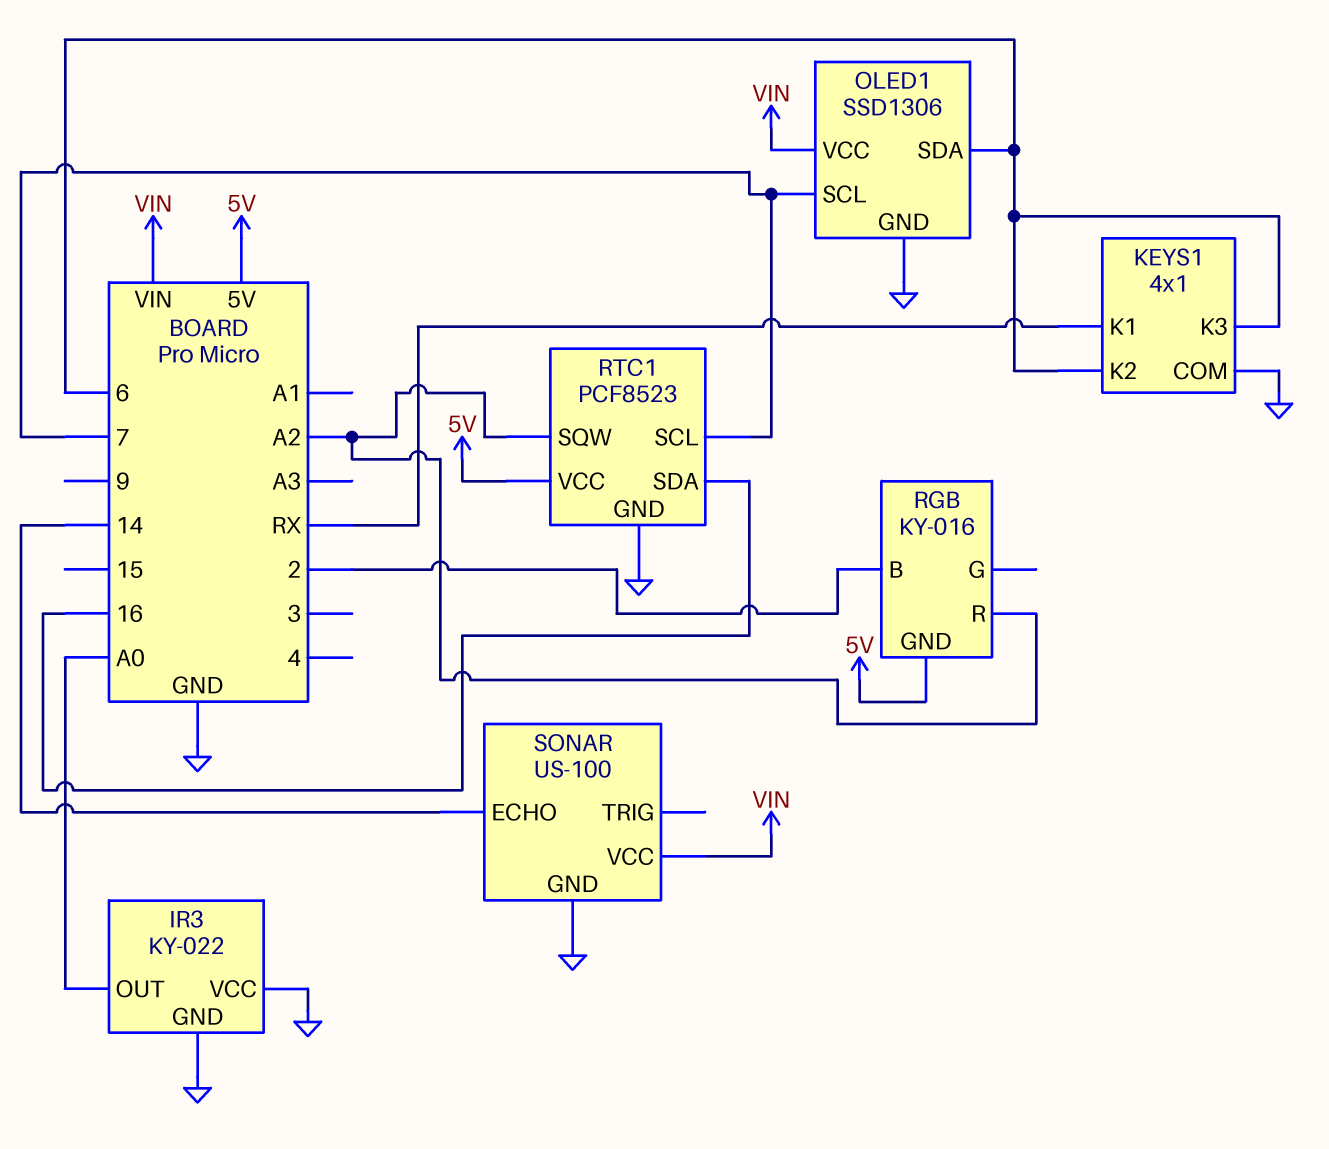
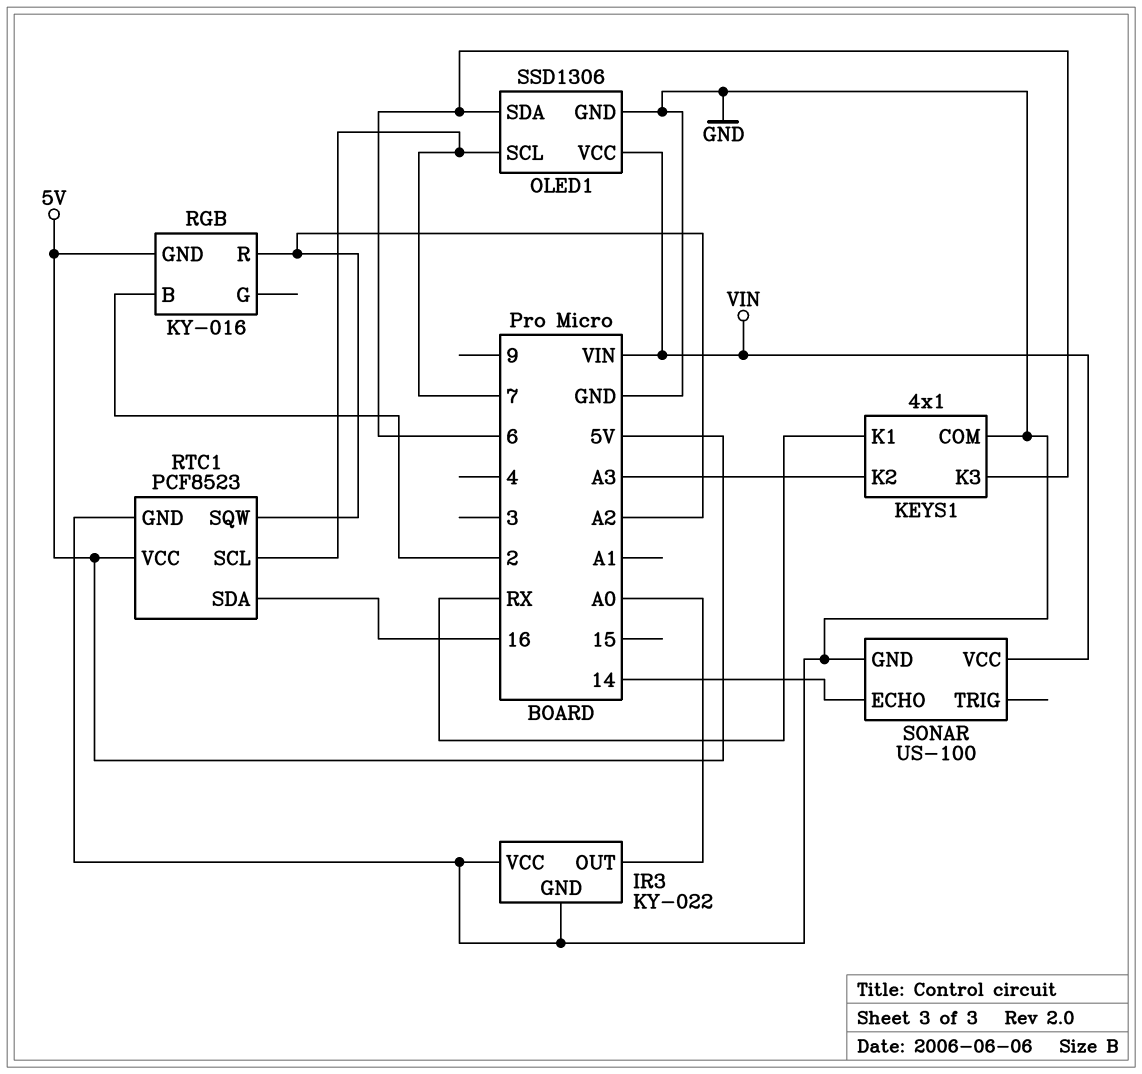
KEYS1 pin K2: 6 -> A3

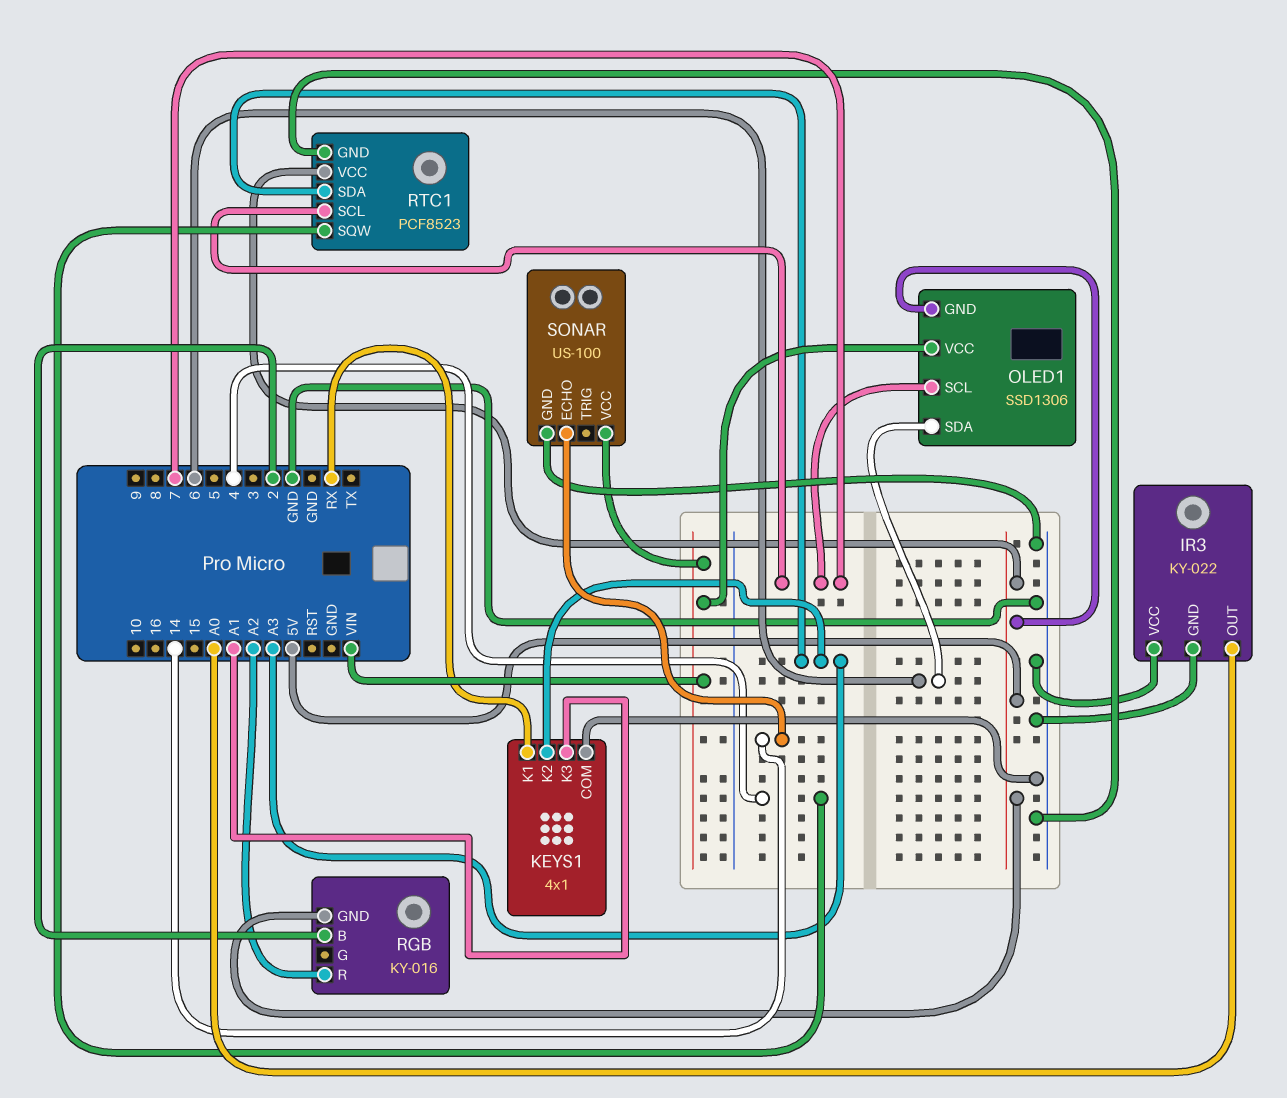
KEYS1 pin K3: 6 -> A1
OLED1 pin GND: GND -> 5V
RTC1 pin SDA: 16 -> A3
RTC1 pin SQW: A2 -> 4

**********

## Exercise
Above are the records; copy them exactly without the pictures.

## Solution to this task
KEYS1 pin K2: 6 -> A3

KEYS1 pin K3: 6 -> A1
OLED1 pin GND: GND -> 5V
RTC1 pin SDA: 16 -> A3
RTC1 pin SQW: A2 -> 4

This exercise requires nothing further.